■ What needs to be done:
With pictures omitted, restate the data word for word.

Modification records

◆ ◆ ◆ ◆ ◆ ◆ ◆

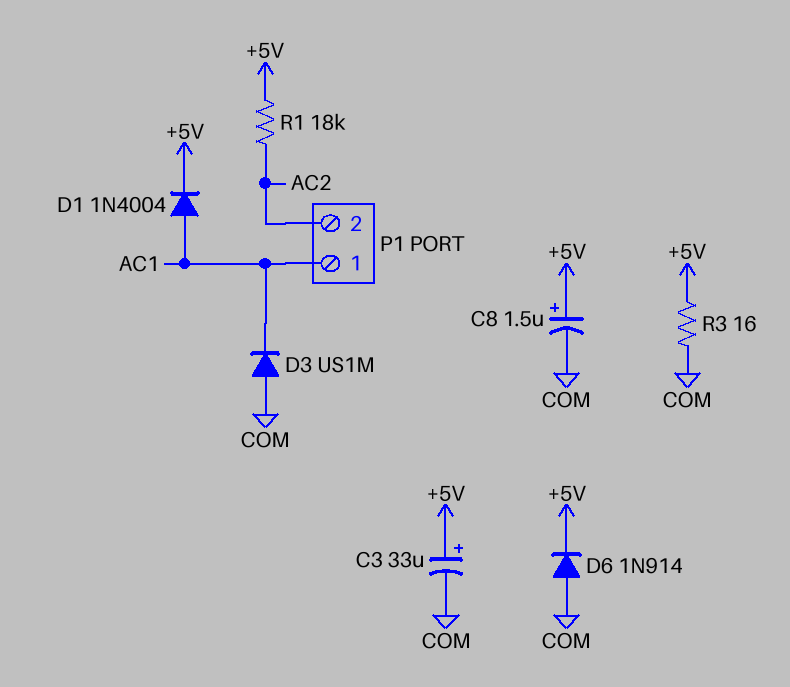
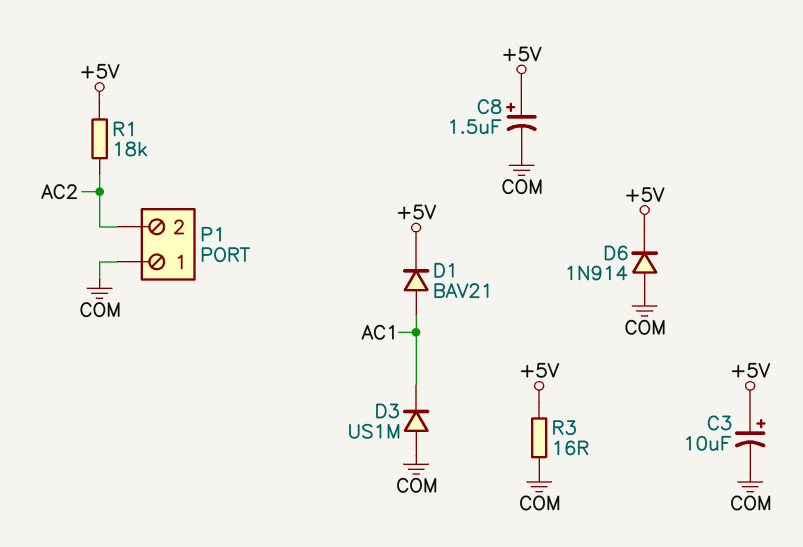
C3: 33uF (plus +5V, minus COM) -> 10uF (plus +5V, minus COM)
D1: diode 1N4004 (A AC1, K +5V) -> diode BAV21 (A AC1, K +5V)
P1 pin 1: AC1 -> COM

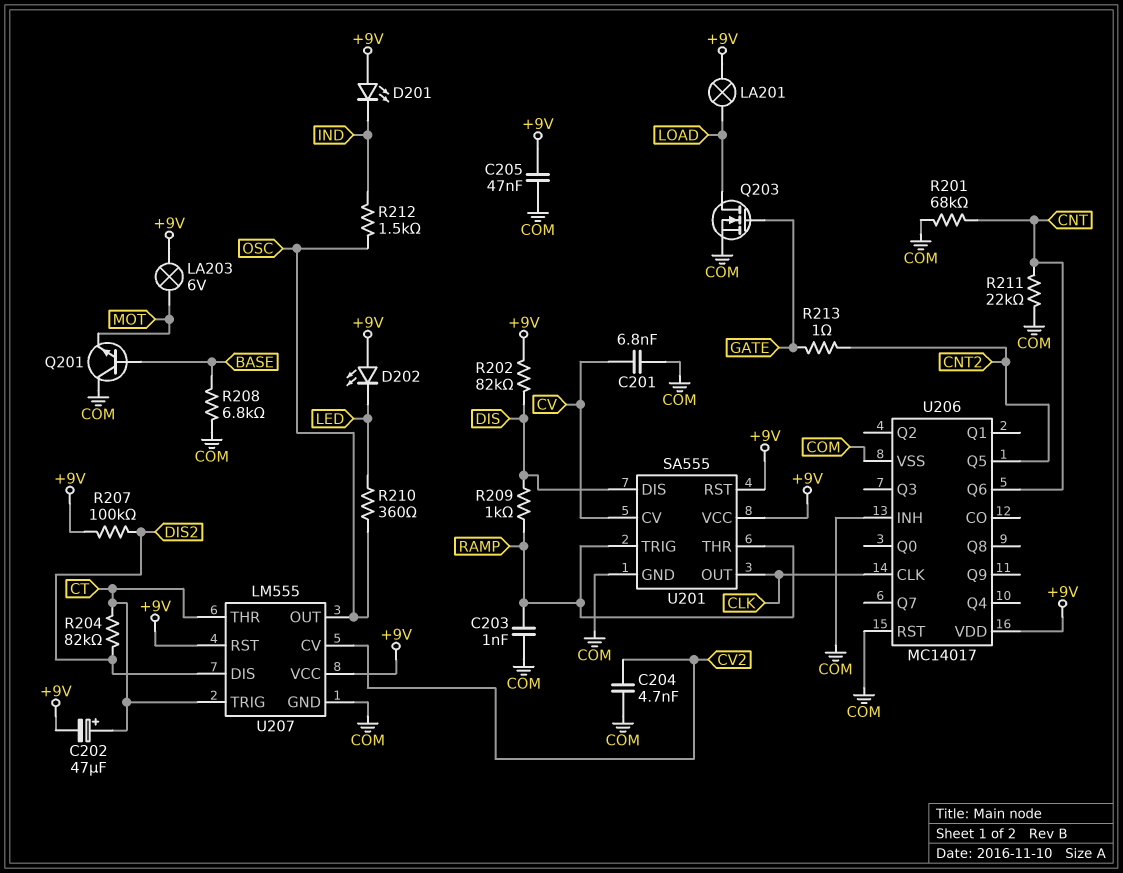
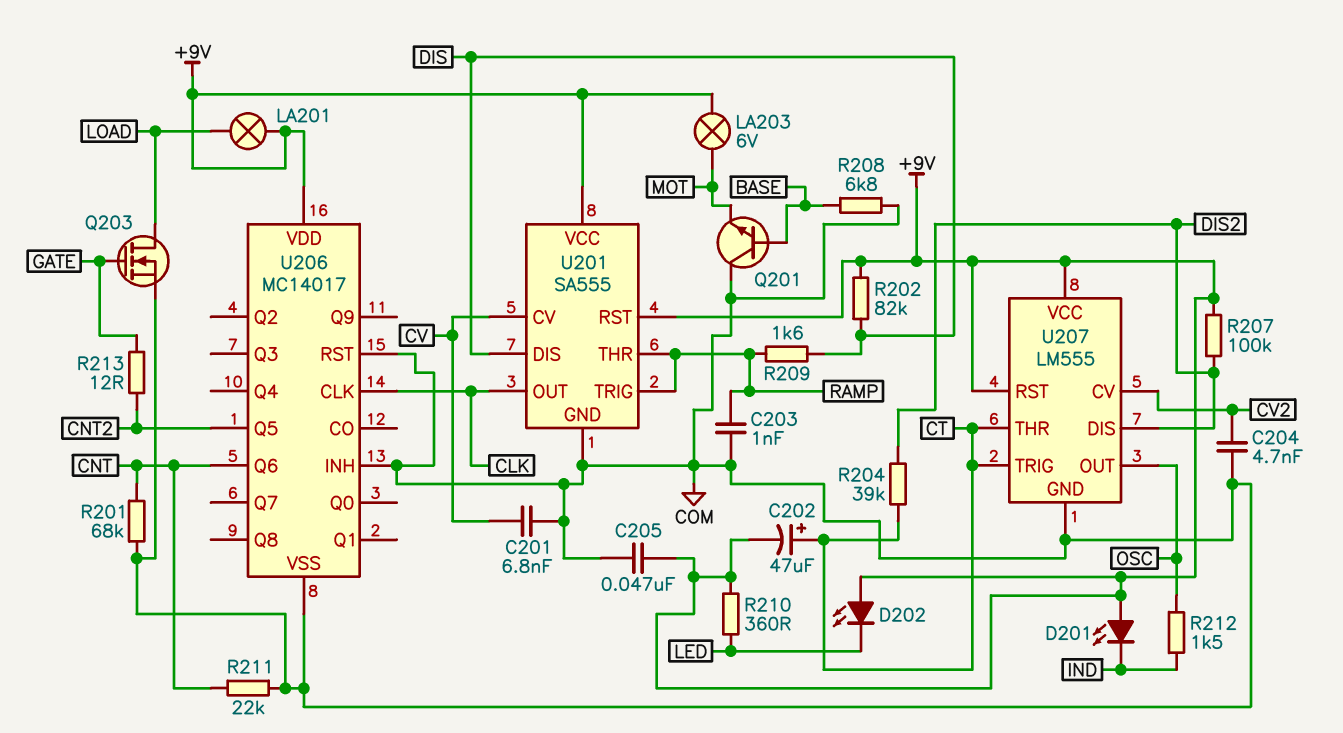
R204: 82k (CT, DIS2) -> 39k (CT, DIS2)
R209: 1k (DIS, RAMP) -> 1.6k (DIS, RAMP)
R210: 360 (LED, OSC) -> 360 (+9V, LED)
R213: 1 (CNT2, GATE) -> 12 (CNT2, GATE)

◆ ◆ ◆ ◆ ◆ ◆ ◆

■ Written solution:
C3: 33uF (plus +5V, minus COM) -> 10uF (plus +5V, minus COM)
D1: diode 1N4004 (A AC1, K +5V) -> diode BAV21 (A AC1, K +5V)
P1 pin 1: AC1 -> COM

R204: 82k (CT, DIS2) -> 39k (CT, DIS2)
R209: 1k (DIS, RAMP) -> 1.6k (DIS, RAMP)
R210: 360 (LED, OSC) -> 360 (+9V, LED)
R213: 1 (CNT2, GATE) -> 12 (CNT2, GATE)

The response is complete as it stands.